**THE EXERCISE:** Return the lines of the records from the one containing "2015 (272, 134)" through the one containing "Return [X, Y]", copying them word for word and leaving out the pictures.

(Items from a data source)
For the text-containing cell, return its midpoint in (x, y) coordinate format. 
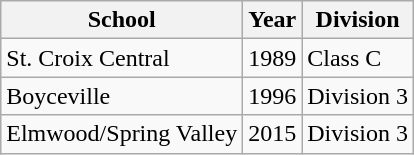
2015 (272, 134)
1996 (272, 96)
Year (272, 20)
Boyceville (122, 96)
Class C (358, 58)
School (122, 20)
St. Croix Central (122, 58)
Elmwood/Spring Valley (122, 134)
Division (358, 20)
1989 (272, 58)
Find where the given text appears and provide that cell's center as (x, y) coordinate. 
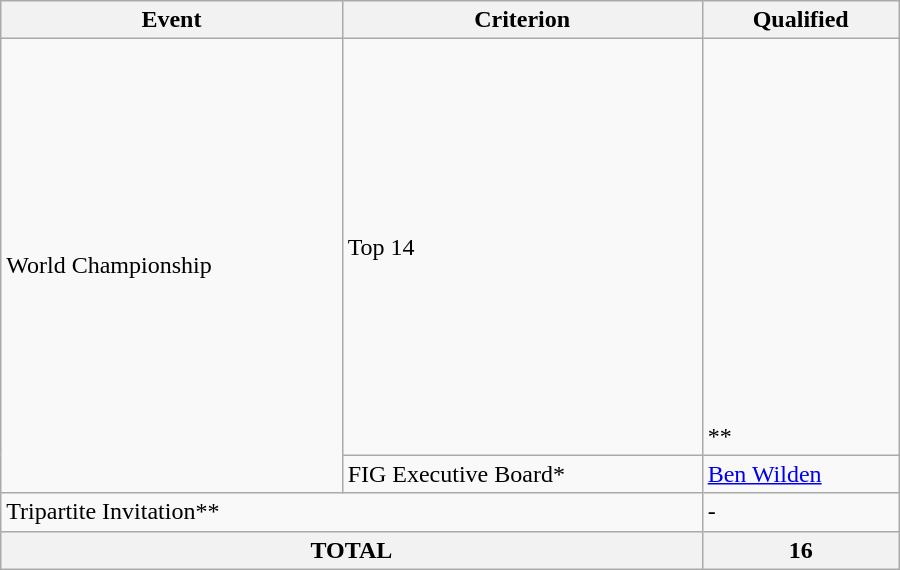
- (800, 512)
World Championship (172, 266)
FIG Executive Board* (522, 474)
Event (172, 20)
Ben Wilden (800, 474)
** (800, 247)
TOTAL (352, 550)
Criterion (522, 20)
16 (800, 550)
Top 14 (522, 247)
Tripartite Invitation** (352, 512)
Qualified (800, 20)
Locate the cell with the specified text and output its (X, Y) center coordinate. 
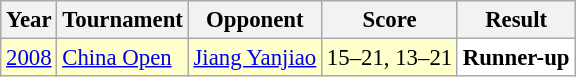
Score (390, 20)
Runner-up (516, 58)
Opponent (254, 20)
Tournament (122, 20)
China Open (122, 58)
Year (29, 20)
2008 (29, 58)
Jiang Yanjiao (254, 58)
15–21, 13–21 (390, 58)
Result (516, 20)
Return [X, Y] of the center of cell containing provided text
...
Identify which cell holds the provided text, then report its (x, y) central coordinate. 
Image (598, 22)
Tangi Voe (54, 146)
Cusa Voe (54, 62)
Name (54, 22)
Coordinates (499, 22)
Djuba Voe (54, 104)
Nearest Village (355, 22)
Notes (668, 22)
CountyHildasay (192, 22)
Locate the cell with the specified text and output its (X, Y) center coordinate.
* * *
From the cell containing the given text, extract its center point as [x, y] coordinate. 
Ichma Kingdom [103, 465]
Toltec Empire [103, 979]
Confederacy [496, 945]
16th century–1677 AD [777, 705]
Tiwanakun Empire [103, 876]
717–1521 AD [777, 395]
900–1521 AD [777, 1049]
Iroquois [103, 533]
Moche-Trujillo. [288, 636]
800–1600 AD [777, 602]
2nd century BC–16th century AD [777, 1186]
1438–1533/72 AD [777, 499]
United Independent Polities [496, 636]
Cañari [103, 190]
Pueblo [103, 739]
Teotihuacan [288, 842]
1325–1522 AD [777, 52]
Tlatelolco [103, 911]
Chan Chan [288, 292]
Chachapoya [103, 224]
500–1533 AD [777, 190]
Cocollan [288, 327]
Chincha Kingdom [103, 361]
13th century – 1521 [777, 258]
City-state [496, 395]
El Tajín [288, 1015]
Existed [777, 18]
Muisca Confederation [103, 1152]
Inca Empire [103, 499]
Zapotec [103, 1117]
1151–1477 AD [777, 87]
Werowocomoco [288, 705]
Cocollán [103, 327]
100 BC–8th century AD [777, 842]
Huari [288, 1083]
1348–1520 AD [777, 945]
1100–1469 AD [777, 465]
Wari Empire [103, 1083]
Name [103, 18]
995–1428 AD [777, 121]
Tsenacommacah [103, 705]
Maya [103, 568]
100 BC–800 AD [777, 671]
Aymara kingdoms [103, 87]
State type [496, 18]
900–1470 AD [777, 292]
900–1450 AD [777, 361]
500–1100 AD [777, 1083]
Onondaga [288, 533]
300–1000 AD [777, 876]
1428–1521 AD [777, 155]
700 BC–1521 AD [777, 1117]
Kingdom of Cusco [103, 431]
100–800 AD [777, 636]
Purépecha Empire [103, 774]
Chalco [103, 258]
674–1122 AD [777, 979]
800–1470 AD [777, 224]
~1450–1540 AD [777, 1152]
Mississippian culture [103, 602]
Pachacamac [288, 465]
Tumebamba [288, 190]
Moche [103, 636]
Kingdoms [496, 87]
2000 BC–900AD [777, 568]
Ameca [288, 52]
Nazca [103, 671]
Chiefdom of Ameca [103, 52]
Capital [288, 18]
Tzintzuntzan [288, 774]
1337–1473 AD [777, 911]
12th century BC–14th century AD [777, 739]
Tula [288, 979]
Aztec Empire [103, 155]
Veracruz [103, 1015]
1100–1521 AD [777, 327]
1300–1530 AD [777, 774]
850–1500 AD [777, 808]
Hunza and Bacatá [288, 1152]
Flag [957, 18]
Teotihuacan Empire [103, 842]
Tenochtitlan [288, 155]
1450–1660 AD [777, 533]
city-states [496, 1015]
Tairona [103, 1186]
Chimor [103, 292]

**SOLUTION:**
2015 (272, 134)
1996 (272, 96)
Year (272, 20)
Boyceville (122, 96)
Class C (358, 58)
School (122, 20)
St. Croix Central (122, 58)
Elmwood/Spring Valley (122, 134)
Division (358, 20)
1989 (272, 58)
Find where the given text appears and provide that cell's center as (x, y) coordinate. 
- (800, 512)
World Championship (172, 266)
FIG Executive Board* (522, 474)
Event (172, 20)
Ben Wilden (800, 474)
** (800, 247)
TOTAL (352, 550)
Criterion (522, 20)
16 (800, 550)
Top 14 (522, 247)
Tripartite Invitation** (352, 512)
Qualified (800, 20)
Locate the cell with the specified text and output its (X, Y) center coordinate. 
Score (390, 20)
Runner-up (516, 58)
Opponent (254, 20)
Tournament (122, 20)
China Open (122, 58)
Year (29, 20)
2008 (29, 58)
Jiang Yanjiao (254, 58)
15–21, 13–21 (390, 58)
Result (516, 20)
Return [X, Y] of the center of cell containing provided text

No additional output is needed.